Data excerpts section start
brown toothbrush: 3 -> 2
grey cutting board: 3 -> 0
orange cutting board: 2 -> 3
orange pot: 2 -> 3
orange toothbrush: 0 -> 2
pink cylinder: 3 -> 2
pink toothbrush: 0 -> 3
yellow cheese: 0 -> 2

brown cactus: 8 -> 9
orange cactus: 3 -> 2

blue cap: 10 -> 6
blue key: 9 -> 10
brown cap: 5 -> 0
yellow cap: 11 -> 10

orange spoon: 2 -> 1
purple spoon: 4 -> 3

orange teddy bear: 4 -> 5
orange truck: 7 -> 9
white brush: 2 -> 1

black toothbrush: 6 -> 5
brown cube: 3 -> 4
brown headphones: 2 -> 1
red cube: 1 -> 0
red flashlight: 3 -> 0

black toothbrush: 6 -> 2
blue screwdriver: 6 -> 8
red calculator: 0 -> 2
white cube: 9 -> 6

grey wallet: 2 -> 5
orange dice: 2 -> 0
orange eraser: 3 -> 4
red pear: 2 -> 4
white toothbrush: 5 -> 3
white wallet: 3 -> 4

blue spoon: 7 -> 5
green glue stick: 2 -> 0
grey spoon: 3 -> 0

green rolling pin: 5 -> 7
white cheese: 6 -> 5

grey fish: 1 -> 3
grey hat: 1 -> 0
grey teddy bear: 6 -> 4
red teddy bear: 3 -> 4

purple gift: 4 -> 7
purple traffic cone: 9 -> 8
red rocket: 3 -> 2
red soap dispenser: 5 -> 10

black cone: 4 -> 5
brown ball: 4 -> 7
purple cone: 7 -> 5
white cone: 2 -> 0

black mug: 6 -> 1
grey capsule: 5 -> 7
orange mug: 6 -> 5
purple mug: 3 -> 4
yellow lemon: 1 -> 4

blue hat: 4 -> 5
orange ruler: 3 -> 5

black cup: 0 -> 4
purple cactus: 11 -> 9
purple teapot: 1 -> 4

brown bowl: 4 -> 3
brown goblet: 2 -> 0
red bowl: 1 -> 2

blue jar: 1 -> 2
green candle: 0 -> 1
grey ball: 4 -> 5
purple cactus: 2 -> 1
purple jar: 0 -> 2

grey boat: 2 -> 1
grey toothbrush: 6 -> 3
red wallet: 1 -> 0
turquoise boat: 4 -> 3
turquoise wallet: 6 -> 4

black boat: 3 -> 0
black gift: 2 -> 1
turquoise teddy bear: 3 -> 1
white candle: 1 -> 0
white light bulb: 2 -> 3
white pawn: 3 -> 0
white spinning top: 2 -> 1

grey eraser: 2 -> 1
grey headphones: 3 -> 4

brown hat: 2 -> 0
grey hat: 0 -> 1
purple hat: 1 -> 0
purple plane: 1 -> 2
Data excerpts section end
## Directions for this task
Repeat the data exactly. Omit nothing.

## Exercise result
brown toothbrush: 3 -> 2
grey cutting board: 3 -> 0
orange cutting board: 2 -> 3
orange pot: 2 -> 3
orange toothbrush: 0 -> 2
pink cylinder: 3 -> 2
pink toothbrush: 0 -> 3
yellow cheese: 0 -> 2

brown cactus: 8 -> 9
orange cactus: 3 -> 2

blue cap: 10 -> 6
blue key: 9 -> 10
brown cap: 5 -> 0
yellow cap: 11 -> 10

orange spoon: 2 -> 1
purple spoon: 4 -> 3

orange teddy bear: 4 -> 5
orange truck: 7 -> 9
white brush: 2 -> 1

black toothbrush: 6 -> 5
brown cube: 3 -> 4
brown headphones: 2 -> 1
red cube: 1 -> 0
red flashlight: 3 -> 0

black toothbrush: 6 -> 2
blue screwdriver: 6 -> 8
red calculator: 0 -> 2
white cube: 9 -> 6

grey wallet: 2 -> 5
orange dice: 2 -> 0
orange eraser: 3 -> 4
red pear: 2 -> 4
white toothbrush: 5 -> 3
white wallet: 3 -> 4

blue spoon: 7 -> 5
green glue stick: 2 -> 0
grey spoon: 3 -> 0

green rolling pin: 5 -> 7
white cheese: 6 -> 5

grey fish: 1 -> 3
grey hat: 1 -> 0
grey teddy bear: 6 -> 4
red teddy bear: 3 -> 4

purple gift: 4 -> 7
purple traffic cone: 9 -> 8
red rocket: 3 -> 2
red soap dispenser: 5 -> 10

black cone: 4 -> 5
brown ball: 4 -> 7
purple cone: 7 -> 5
white cone: 2 -> 0

black mug: 6 -> 1
grey capsule: 5 -> 7
orange mug: 6 -> 5
purple mug: 3 -> 4
yellow lemon: 1 -> 4

blue hat: 4 -> 5
orange ruler: 3 -> 5

black cup: 0 -> 4
purple cactus: 11 -> 9
purple teapot: 1 -> 4

brown bowl: 4 -> 3
brown goblet: 2 -> 0
red bowl: 1 -> 2

blue jar: 1 -> 2
green candle: 0 -> 1
grey ball: 4 -> 5
purple cactus: 2 -> 1
purple jar: 0 -> 2

grey boat: 2 -> 1
grey toothbrush: 6 -> 3
red wallet: 1 -> 0
turquoise boat: 4 -> 3
turquoise wallet: 6 -> 4

black boat: 3 -> 0
black gift: 2 -> 1
turquoise teddy bear: 3 -> 1
white candle: 1 -> 0
white light bulb: 2 -> 3
white pawn: 3 -> 0
white spinning top: 2 -> 1

grey eraser: 2 -> 1
grey headphones: 3 -> 4

brown hat: 2 -> 0
grey hat: 0 -> 1
purple hat: 1 -> 0
purple plane: 1 -> 2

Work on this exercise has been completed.